# EXERCISE REQUIREMENTS
Write out the stretch of lines below that begins at the line with "purple triangle: (114, 47)" and ends at the line with "green semicircle: (79, 85)", including both, exactly as given and nothing more.

# DATA RECORDS
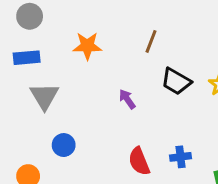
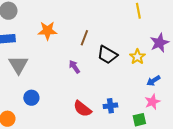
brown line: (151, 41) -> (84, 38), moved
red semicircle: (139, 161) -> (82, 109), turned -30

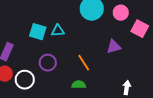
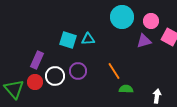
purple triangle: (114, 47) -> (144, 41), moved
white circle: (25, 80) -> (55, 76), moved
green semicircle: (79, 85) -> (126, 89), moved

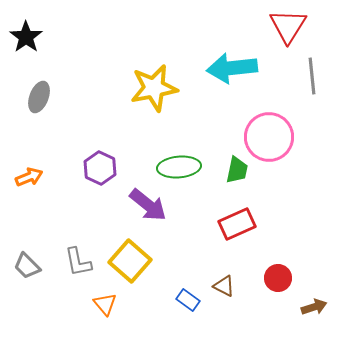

==

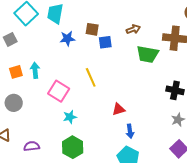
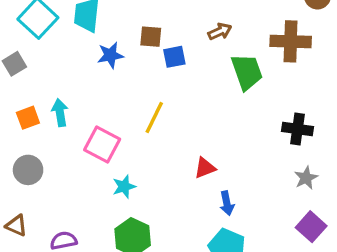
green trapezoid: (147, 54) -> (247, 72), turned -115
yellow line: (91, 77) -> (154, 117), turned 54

# RESPONSE BELOW
purple triangle: (114, 47) -> (144, 41), moved
white circle: (25, 80) -> (55, 76), moved
green semicircle: (79, 85) -> (126, 89), moved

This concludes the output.